(Entries taken from a collection)

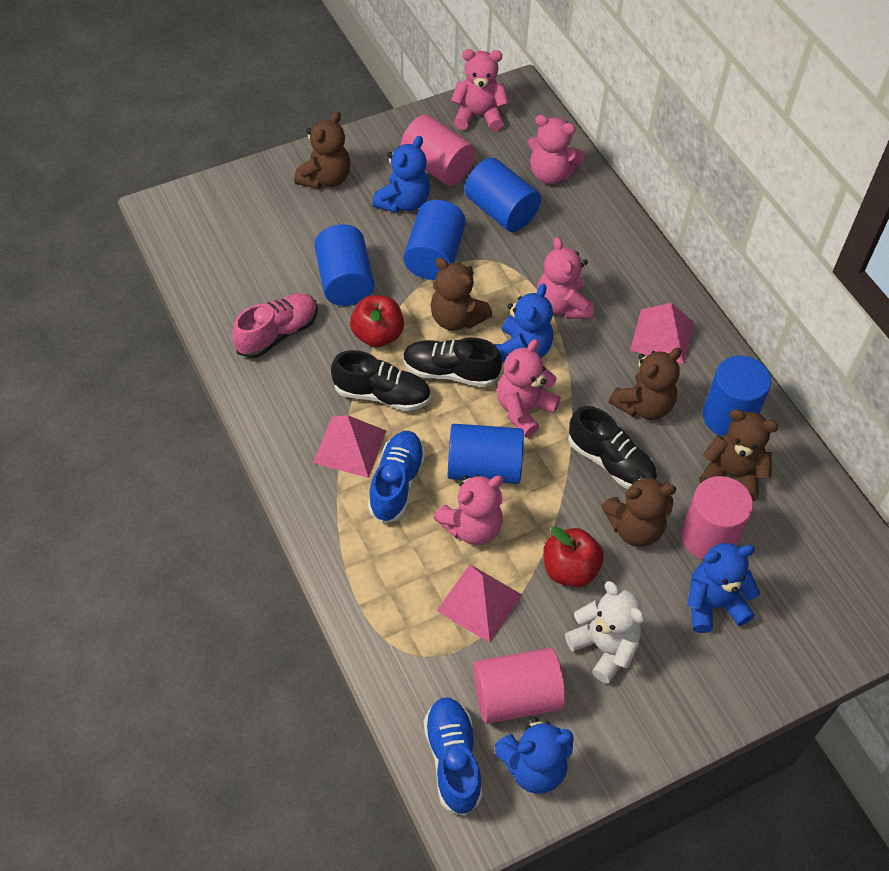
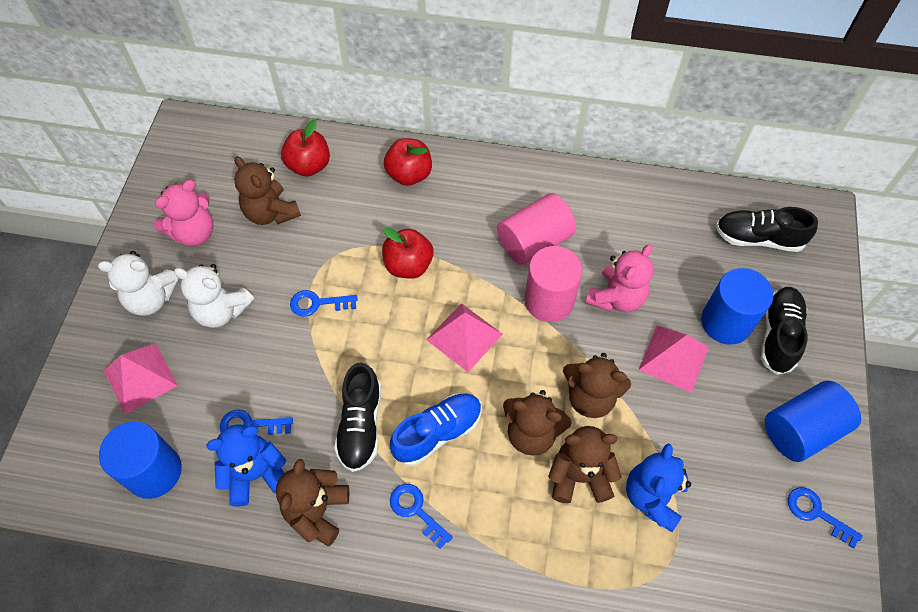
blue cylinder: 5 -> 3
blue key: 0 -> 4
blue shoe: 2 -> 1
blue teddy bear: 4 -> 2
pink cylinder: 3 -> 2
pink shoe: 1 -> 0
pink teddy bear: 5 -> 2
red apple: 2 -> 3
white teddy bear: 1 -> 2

* GOAL OF THE EXERCISE
Nothing but an exact copy of the data above, minus its pictures, should appear in the response.

* EXERCISE SOLUTION
blue cylinder: 5 -> 3
blue key: 0 -> 4
blue shoe: 2 -> 1
blue teddy bear: 4 -> 2
pink cylinder: 3 -> 2
pink shoe: 1 -> 0
pink teddy bear: 5 -> 2
red apple: 2 -> 3
white teddy bear: 1 -> 2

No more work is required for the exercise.